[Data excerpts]
● ● ● ● ● ● ●

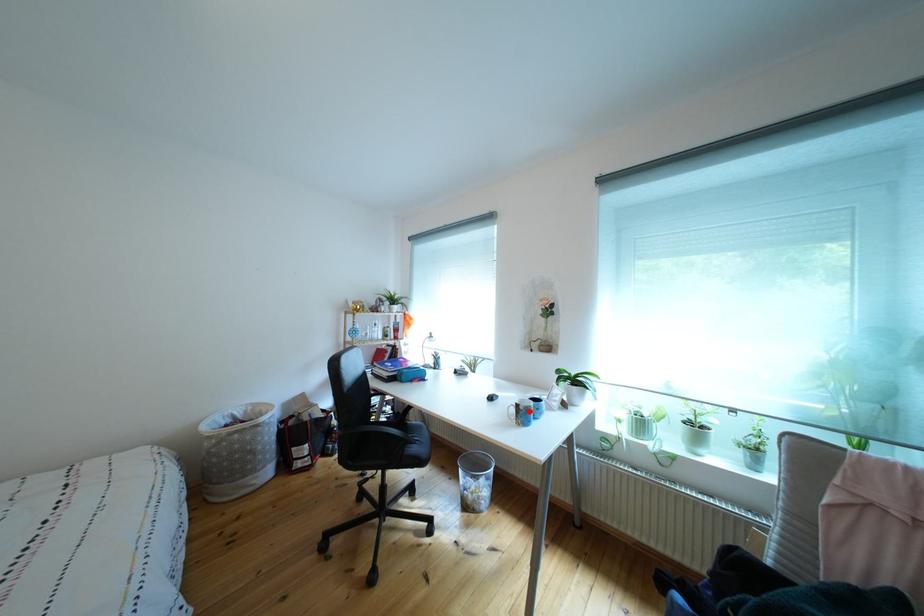
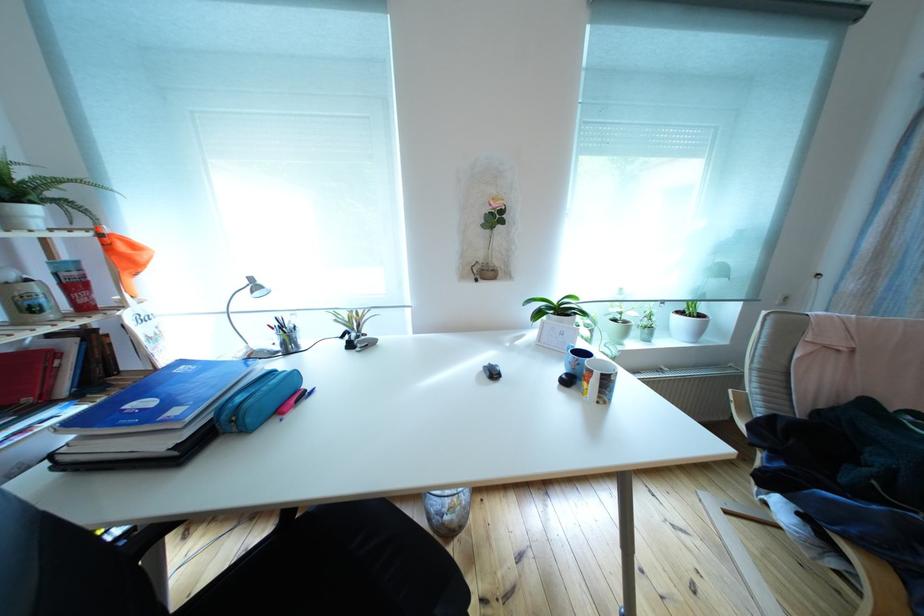
Locate, in the second image, the point that corresponds to the highlighted location in the first image.

(616, 383)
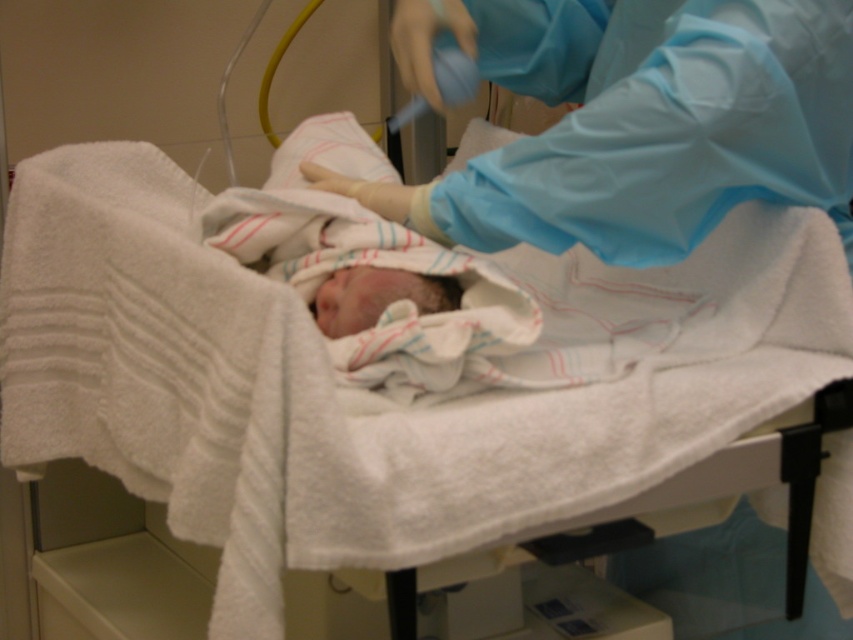
You are a nurse in the hospital room. You need to move from the point at coordinates point [807,172] to the point at coordinates point [323,316]. Which direction should you move in relation to the baby?

Point [807,172] is behind point [323,316], so to move from point [807,172] to point [323,316], you should move forward towards the baby.

From the picture: You are a nurse in a hospital room. You need to locate the blue smooth gown at upper right and the soft white swaddle at center. Which object is positioned higher in the image?

The blue smooth gown at upper right is positioned higher than the soft white swaddle at center in the image.

You are a nurse in the room and need to access the soft white swaddle at center for a checkup. Is the blue smooth gown at upper right blocking your direct path to it?

The blue smooth gown at upper right is to the right of the soft white swaddle at center, so it is not blocking the direct path. You can reach the soft white swaddle at center without moving the gown.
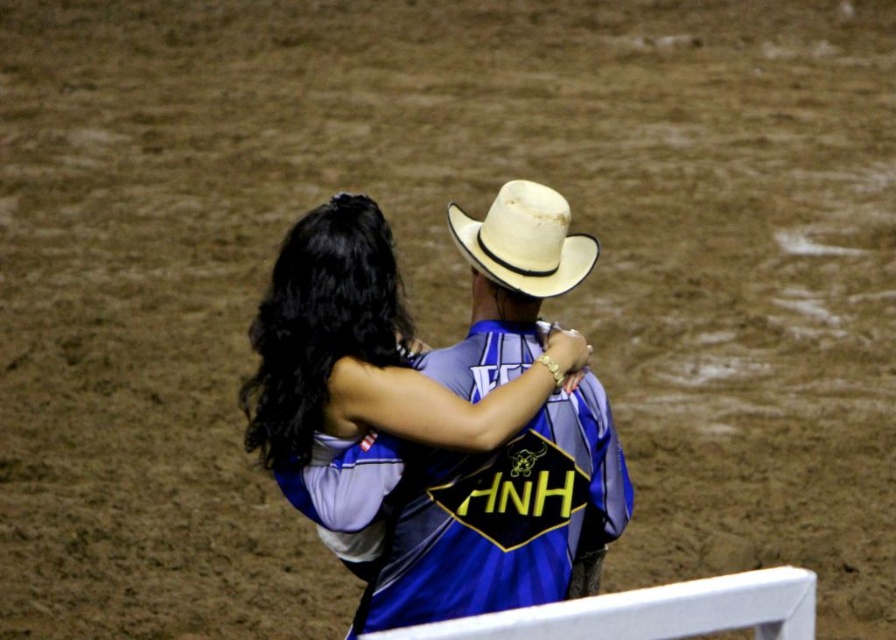
You are a photographer positioned behind the white barrier in the rodeo arena. You need to capture a clear photo of both the matte blue jersey at center and the white straw cowboy hat at upper center. Based on their sizes in the image, which object should you focus on first to ensure both are in frame?

The matte blue jersey at center is much taller than the white straw cowboy hat at upper center, so you should focus on the matte blue jersey at center first to ensure both are in frame.

You are standing at the center of the rodeo arena and see two points marked in the image. Which point is closer to you, point (381, 396) or point (464, 232)?

Point (381, 396) is in front of point (464, 232), so it is closer to you.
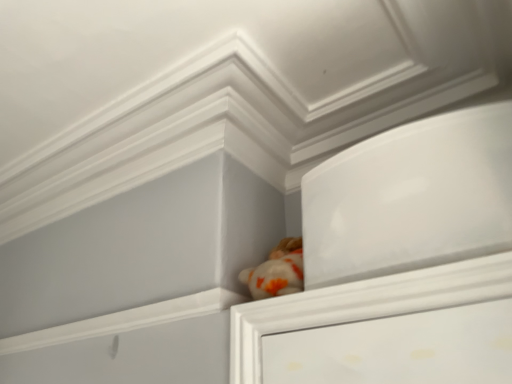
This screenshot has height=384, width=512. I want to click on white glossy drawer at lower left, so click(131, 356).

What do you see at coordinates (131, 356) in the screenshot? I see `white glossy drawer at lower left` at bounding box center [131, 356].

What are the coordinates of `white glossy drawer at lower left` in the screenshot? It's located at (131, 356).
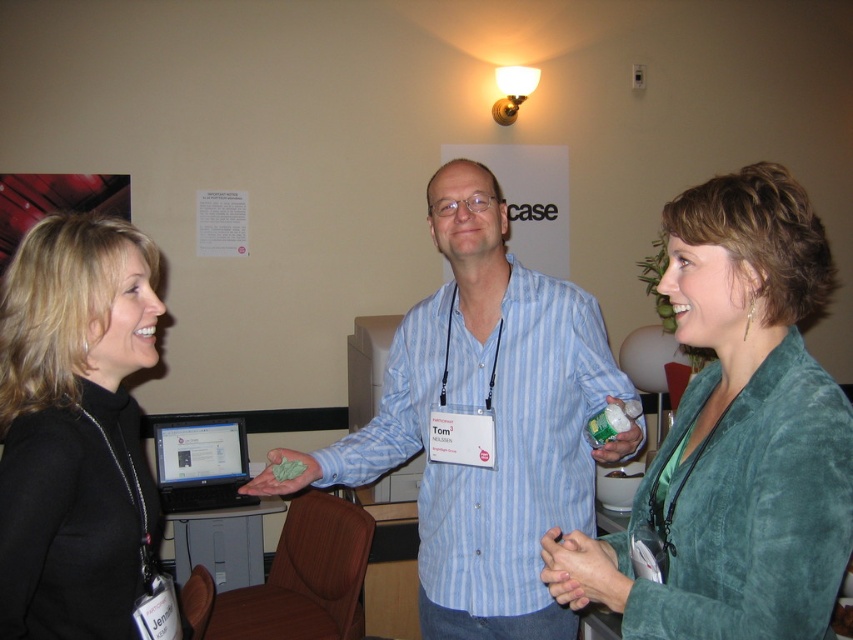
Is velvety green blazer at center positioned before smooth skin hands at center?

Yes, velvety green blazer at center is in front of smooth skin hands at center.

Which of these two, velvety green blazer at center or smooth skin hands at center, stands shorter?

With less height is smooth skin hands at center.

Which is behind, point (688, 458) or point (561, 544)?

Positioned behind is point (561, 544).

Where is `velvety green blazer at center`? velvety green blazer at center is located at coordinates (735, 435).

Which is more to the right, velvety green blazer at center or blue striped shirt at center?

velvety green blazer at center

Is velvety green blazer at center below blue striped shirt at center?

Actually, velvety green blazer at center is above blue striped shirt at center.

The image size is (853, 640). Find the location of `velvety green blazer at center`. velvety green blazer at center is located at coordinates (735, 435).

At what (x,y) coordinates should I click in order to perform the action: click on velvety green blazer at center. Please return your answer as a coordinate pair (x, y). Looking at the image, I should click on (735, 435).

Does white matte pill bottle at center appear over green matte cloth at center?

Correct, white matte pill bottle at center is located above green matte cloth at center.

Does white matte pill bottle at center have a smaller size compared to green matte cloth at center?

Yes, white matte pill bottle at center is smaller than green matte cloth at center.

Who is more distant from viewer, (606, 460) or (285, 449)?

Point (285, 449)

Find the location of a particular element. white matte pill bottle at center is located at coordinates (618, 432).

● ● ● ● ● ● ●

Work item -
Reproduce every line of the listing above verbatim, leaving out the pictures.

Written response -
Locate, in the second image, the point that corresponds to the highlighted location in the first image.

(616, 383)
You are a nurse in the hospital room. You need to move from the point at coordinates point [807,172] to the point at coordinates point [323,316]. Which direction should you move in relation to the baby?

Point [807,172] is behind point [323,316], so to move from point [807,172] to point [323,316], you should move forward towards the baby.

From the picture: You are a nurse in a hospital room. You need to locate the blue smooth gown at upper right and the soft white swaddle at center. Which object is positioned higher in the image?

The blue smooth gown at upper right is positioned higher than the soft white swaddle at center in the image.

You are a nurse in the room and need to access the soft white swaddle at center for a checkup. Is the blue smooth gown at upper right blocking your direct path to it?

The blue smooth gown at upper right is to the right of the soft white swaddle at center, so it is not blocking the direct path. You can reach the soft white swaddle at center without moving the gown.
You are a photographer positioned behind the white barrier in the rodeo arena. You need to capture a clear photo of both the matte blue jersey at center and the white straw cowboy hat at upper center. Based on their sizes in the image, which object should you focus on first to ensure both are in frame?

The matte blue jersey at center is much taller than the white straw cowboy hat at upper center, so you should focus on the matte blue jersey at center first to ensure both are in frame.

You are standing at the center of the rodeo arena and see two points marked in the image. Which point is closer to you, point (381, 396) or point (464, 232)?

Point (381, 396) is in front of point (464, 232), so it is closer to you.
This screenshot has height=384, width=512. I want to click on white glossy drawer at lower left, so click(131, 356).

What do you see at coordinates (131, 356) in the screenshot? I see `white glossy drawer at lower left` at bounding box center [131, 356].

What are the coordinates of `white glossy drawer at lower left` in the screenshot? It's located at (131, 356).
Is velvety green blazer at center positioned before smooth skin hands at center?

Yes, velvety green blazer at center is in front of smooth skin hands at center.

Which of these two, velvety green blazer at center or smooth skin hands at center, stands shorter?

With less height is smooth skin hands at center.

Which is behind, point (688, 458) or point (561, 544)?

Positioned behind is point (561, 544).

Where is `velvety green blazer at center`? velvety green blazer at center is located at coordinates (735, 435).

Which is more to the right, velvety green blazer at center or blue striped shirt at center?

velvety green blazer at center

Is velvety green blazer at center below blue striped shirt at center?

Actually, velvety green blazer at center is above blue striped shirt at center.

The image size is (853, 640). Find the location of `velvety green blazer at center`. velvety green blazer at center is located at coordinates (735, 435).

At what (x,y) coordinates should I click in order to perform the action: click on velvety green blazer at center. Please return your answer as a coordinate pair (x, y). Looking at the image, I should click on (735, 435).

Does white matte pill bottle at center appear over green matte cloth at center?

Correct, white matte pill bottle at center is located above green matte cloth at center.

Does white matte pill bottle at center have a smaller size compared to green matte cloth at center?

Yes, white matte pill bottle at center is smaller than green matte cloth at center.

Who is more distant from viewer, (606, 460) or (285, 449)?

Point (285, 449)

Find the location of a particular element. white matte pill bottle at center is located at coordinates (618, 432).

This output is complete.